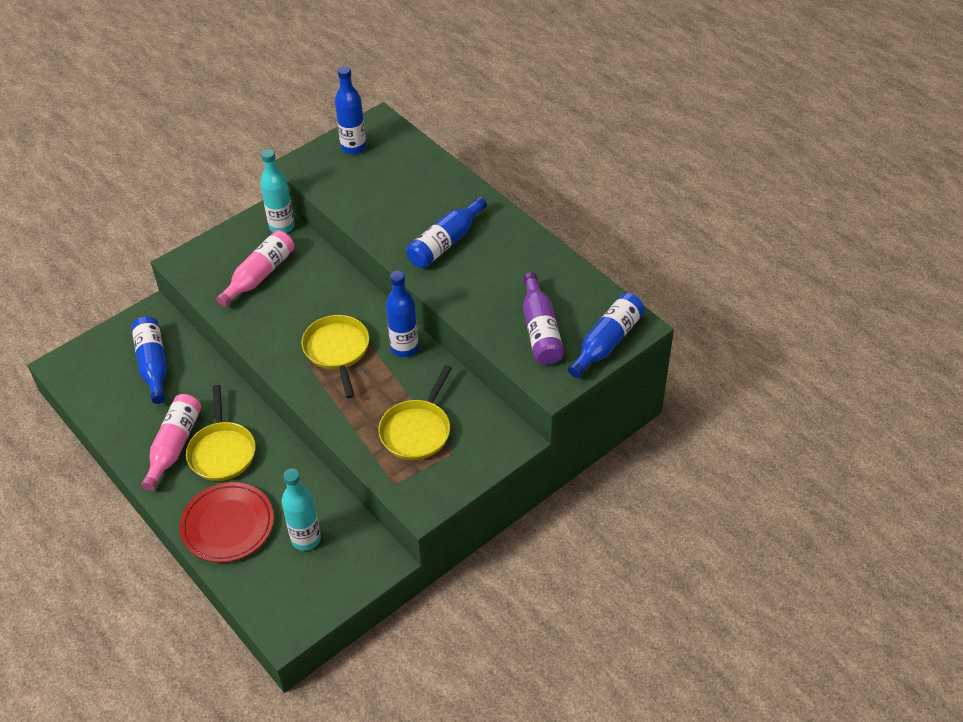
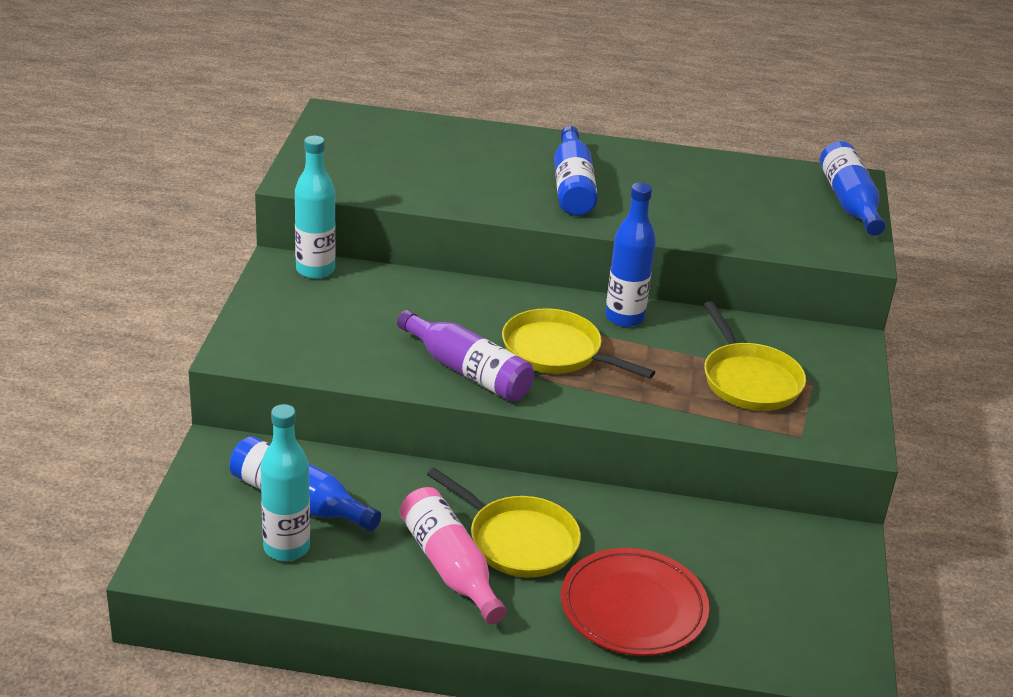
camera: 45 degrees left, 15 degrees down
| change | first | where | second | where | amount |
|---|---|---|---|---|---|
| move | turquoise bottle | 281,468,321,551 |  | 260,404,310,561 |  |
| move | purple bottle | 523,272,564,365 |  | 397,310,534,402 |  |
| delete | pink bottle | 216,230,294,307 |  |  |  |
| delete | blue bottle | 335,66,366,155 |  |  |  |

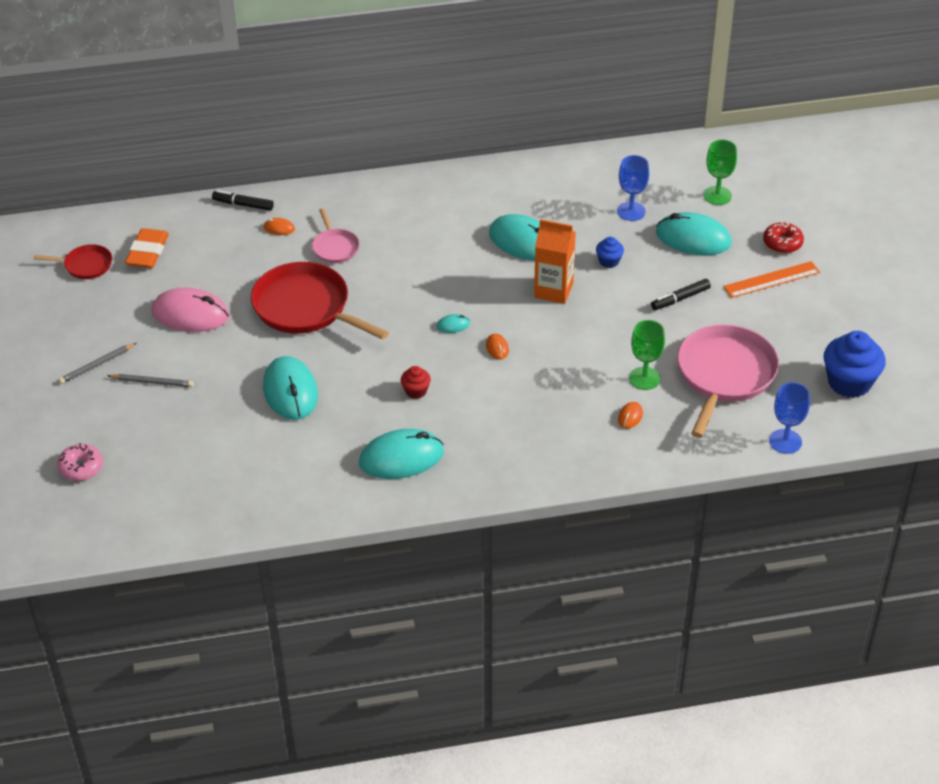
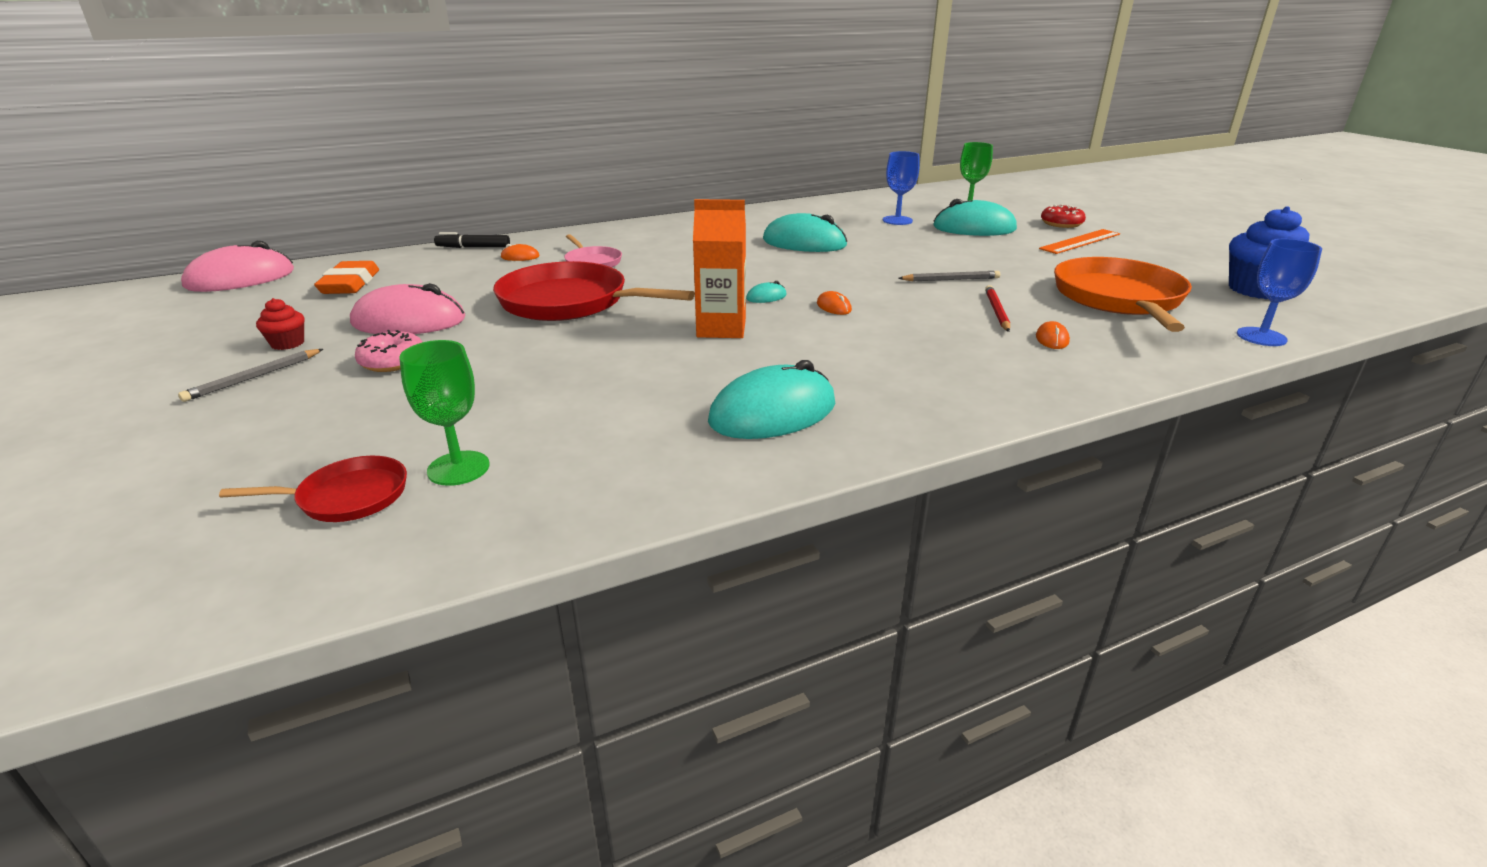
camera: 15 degrees left, 15 degrees down
| change | first | where | second | where | amount |
|---|---|---|---|---|---|
| insert |  |  | pink mouse | 181,241,294,292 |  |
| move | red pan | 34,244,112,279 |  | 219,456,407,522 |  |
| move | red cupcake | 401,366,431,399 |  | 256,298,304,350 |  |
| move | pink donut | 57,443,103,481 |  | 355,330,422,372 |  |
| move | green goblet | 629,320,665,390 |  | 399,340,489,486 |  |
| move | orange carton | 534,219,576,304 |  | 693,199,746,338 |  |
| move | grey pencil | 107,374,194,387 |  | 898,271,1000,281 |  |
| insert |  |  | red pencil | 985,285,1010,332 |  |
| recolor | pink pan | 677,325,779,438 | orange pan | 1054,257,1192,332 |  |
| delete | turquoise mouse | 263,356,318,420 |  |  |  |
| delete | blue cupcake | 596,236,624,268 |  |  |  |
| delete | black marker | 651,279,711,310 |  |  |  |

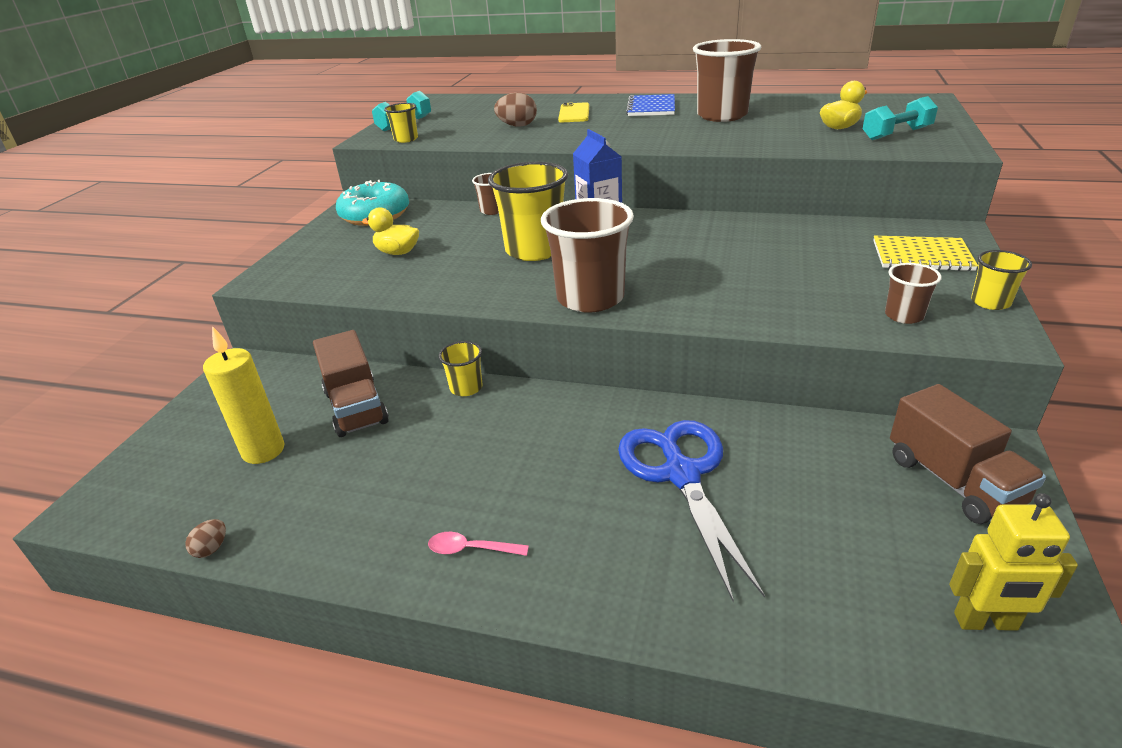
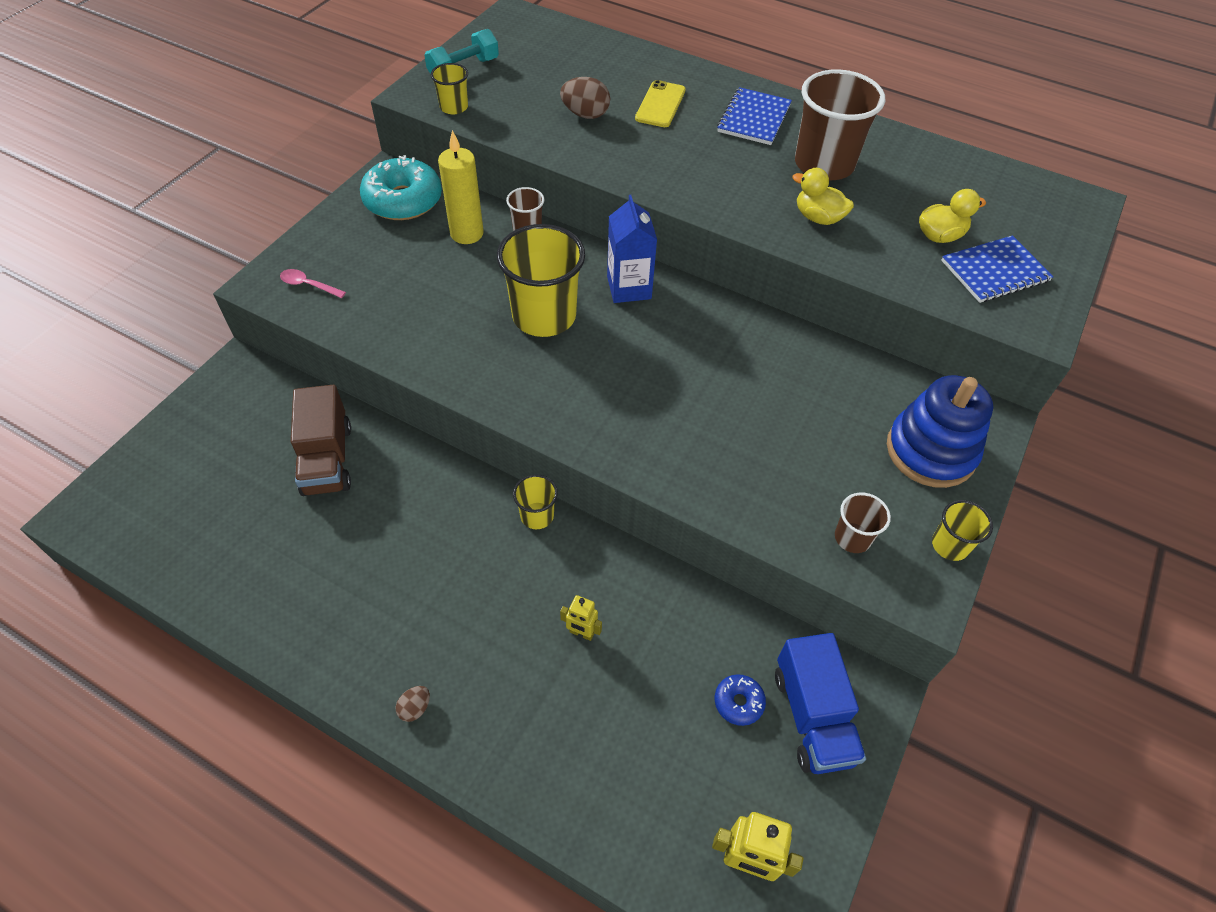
camera: 10 degrees right, 20 degrees up
| change | first | where | second | where | amount |
|---|---|---|---|---|---|
| move | pink spoon | 428,532,529,556 |  | 280,269,346,298 |  |
| move | brown egg | 185,519,226,558 |  | 396,686,430,722 |  |
| move | yellow candle | 203,326,284,464 |  | 438,130,484,244 |  |
| move | yellow cup | 439,341,483,396 |  | 513,474,558,529 |  |
| replace | blue scissors | 618,420,765,602 | yellow robot | 560,595,602,641 |  |
| insert |  |  | blue donut | 715,674,766,726 |  |
| recolor | brown truck | 890,384,1046,524 | blue truck | 775,633,866,774 |  |
| move | yellow duck | 362,207,419,255 |  | 792,168,854,225 |  |
| replace | yellow notebook | 873,236,978,271 | blue stacking toy | 887,375,993,488 |  |
| replace | turquoise dumbbell | 863,96,938,140 | blue notebook | 941,235,1054,303 |  |
| delete | brown cup | 541,198,634,313 |  |  |  |

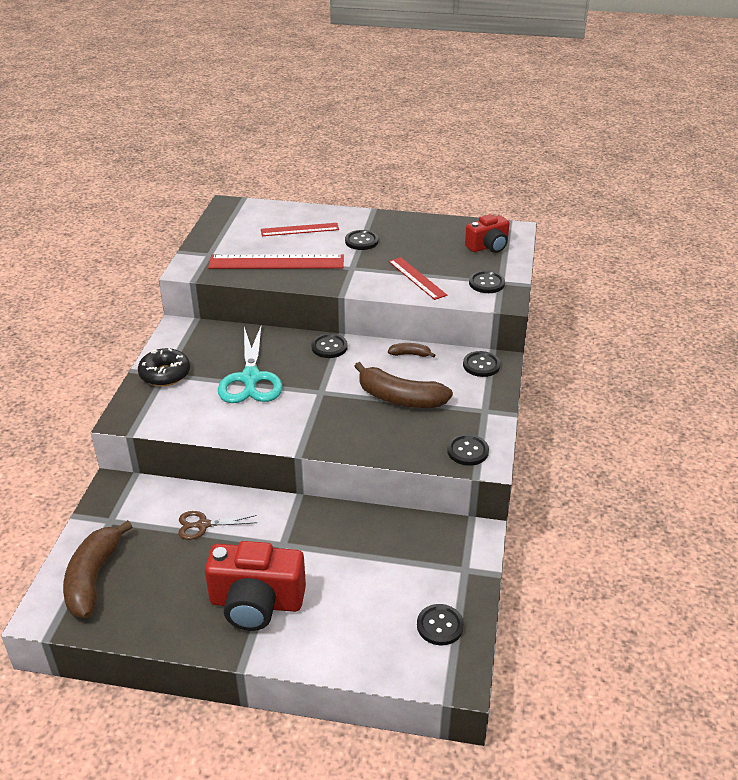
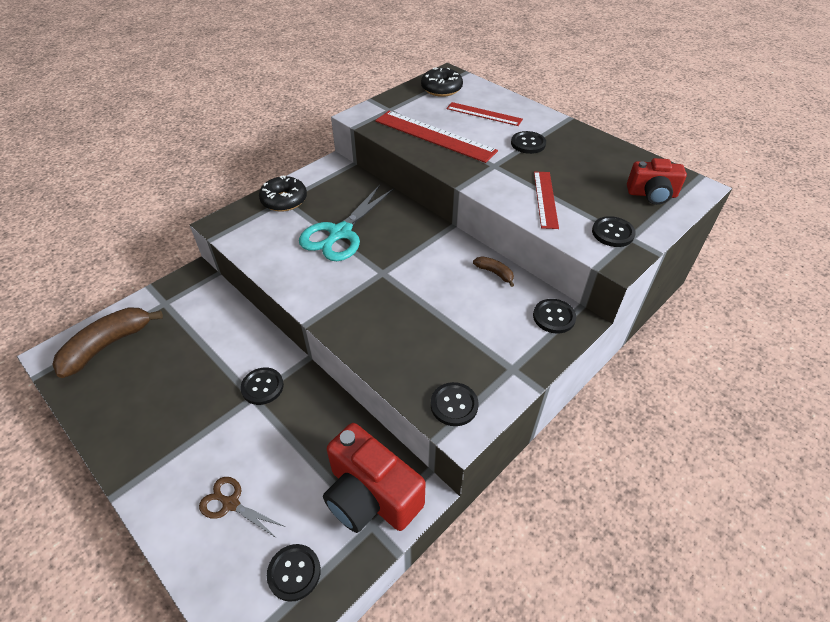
camera: 35 degrees right, 10 degrees up
| change | first | where | second | where | amount |
|---|---|---|---|---|---|
| move | brown scissors | 178,511,257,540 |  | 199,477,284,538 |  |
| move | black button | 311,334,348,358 |  | 240,367,284,405 |  |
| move | red camera | 205,541,306,631 |  | 323,423,426,533 |  |
| insert |  |  | black donut | 421,67,463,97 |  |
| delete | brown banana | 354,362,453,408 |  |  |  |

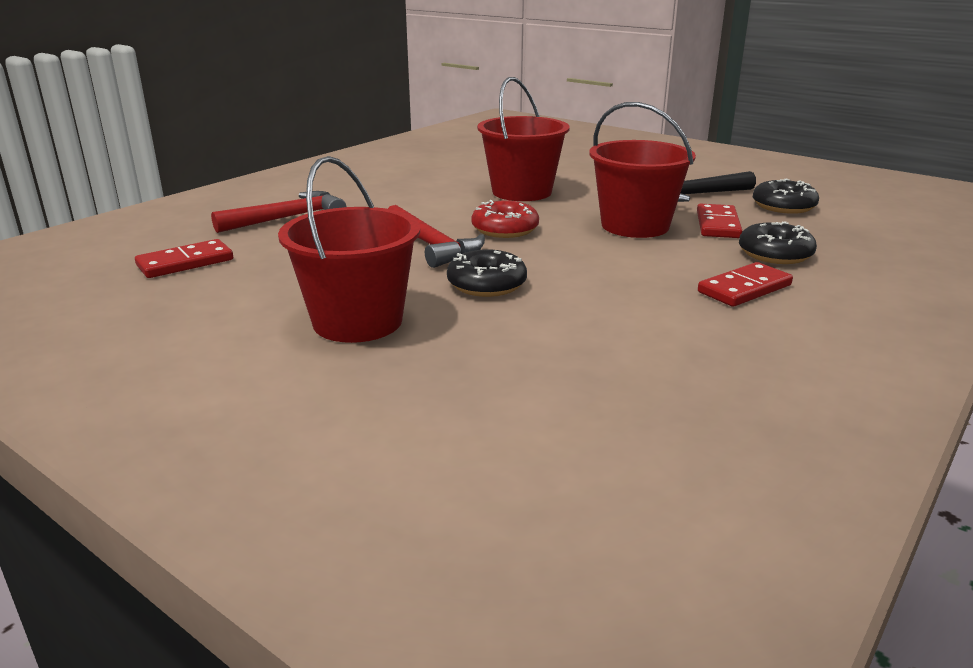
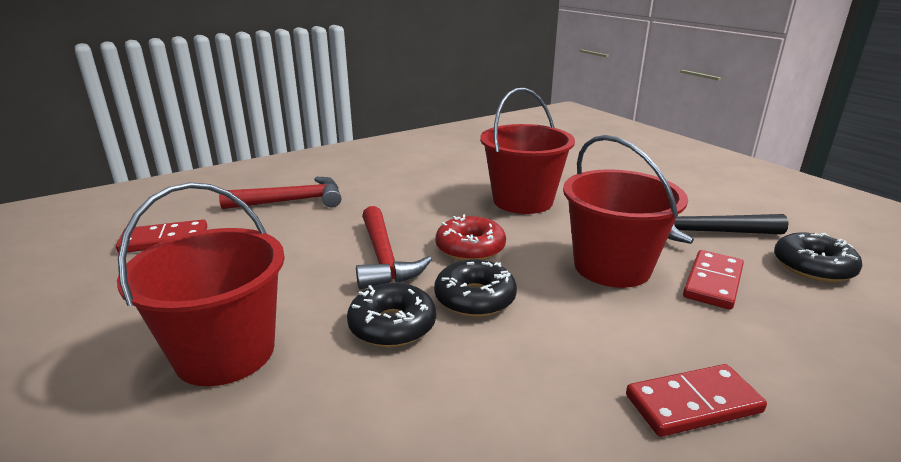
camera: 20 degrees right, 0 degrees up
| change | first | where | second | where | amount |
|---|---|---|---|---|---|
| move | black donut | 739,221,817,264 |  | 434,260,517,317 |  |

※

PROBLEM TO SOLVE
The material above is to be transcribed exactly, with its images omitted.

TASK RESPONSE
camera: 45 degrees left, 15 degrees down
| change | first | where | second | where | amount |
|---|---|---|---|---|---|
| move | turquoise bottle | 281,468,321,551 |  | 260,404,310,561 |  |
| move | purple bottle | 523,272,564,365 |  | 397,310,534,402 |  |
| delete | pink bottle | 216,230,294,307 |  |  |  |
| delete | blue bottle | 335,66,366,155 |  |  |  |

camera: 15 degrees left, 15 degrees down
| change | first | where | second | where | amount |
|---|---|---|---|---|---|
| insert |  |  | pink mouse | 181,241,294,292 |  |
| move | red pan | 34,244,112,279 |  | 219,456,407,522 |  |
| move | red cupcake | 401,366,431,399 |  | 256,298,304,350 |  |
| move | pink donut | 57,443,103,481 |  | 355,330,422,372 |  |
| move | green goblet | 629,320,665,390 |  | 399,340,489,486 |  |
| move | orange carton | 534,219,576,304 |  | 693,199,746,338 |  |
| move | grey pencil | 107,374,194,387 |  | 898,271,1000,281 |  |
| insert |  |  | red pencil | 985,285,1010,332 |  |
| recolor | pink pan | 677,325,779,438 | orange pan | 1054,257,1192,332 |  |
| delete | turquoise mouse | 263,356,318,420 |  |  |  |
| delete | blue cupcake | 596,236,624,268 |  |  |  |
| delete | black marker | 651,279,711,310 |  |  |  |

camera: 10 degrees right, 20 degrees up
| change | first | where | second | where | amount |
|---|---|---|---|---|---|
| move | pink spoon | 428,532,529,556 |  | 280,269,346,298 |  |
| move | brown egg | 185,519,226,558 |  | 396,686,430,722 |  |
| move | yellow candle | 203,326,284,464 |  | 438,130,484,244 |  |
| move | yellow cup | 439,341,483,396 |  | 513,474,558,529 |  |
| replace | blue scissors | 618,420,765,602 | yellow robot | 560,595,602,641 |  |
| insert |  |  | blue donut | 715,674,766,726 |  |
| recolor | brown truck | 890,384,1046,524 | blue truck | 775,633,866,774 |  |
| move | yellow duck | 362,207,419,255 |  | 792,168,854,225 |  |
| replace | yellow notebook | 873,236,978,271 | blue stacking toy | 887,375,993,488 |  |
| replace | turquoise dumbbell | 863,96,938,140 | blue notebook | 941,235,1054,303 |  |
| delete | brown cup | 541,198,634,313 |  |  |  |

camera: 35 degrees right, 10 degrees up
| change | first | where | second | where | amount |
|---|---|---|---|---|---|
| move | brown scissors | 178,511,257,540 |  | 199,477,284,538 |  |
| move | black button | 311,334,348,358 |  | 240,367,284,405 |  |
| move | red camera | 205,541,306,631 |  | 323,423,426,533 |  |
| insert |  |  | black donut | 421,67,463,97 |  |
| delete | brown banana | 354,362,453,408 |  |  |  |

camera: 20 degrees right, 0 degrees up
| change | first | where | second | where | amount |
|---|---|---|---|---|---|
| move | black donut | 739,221,817,264 |  | 434,260,517,317 |  |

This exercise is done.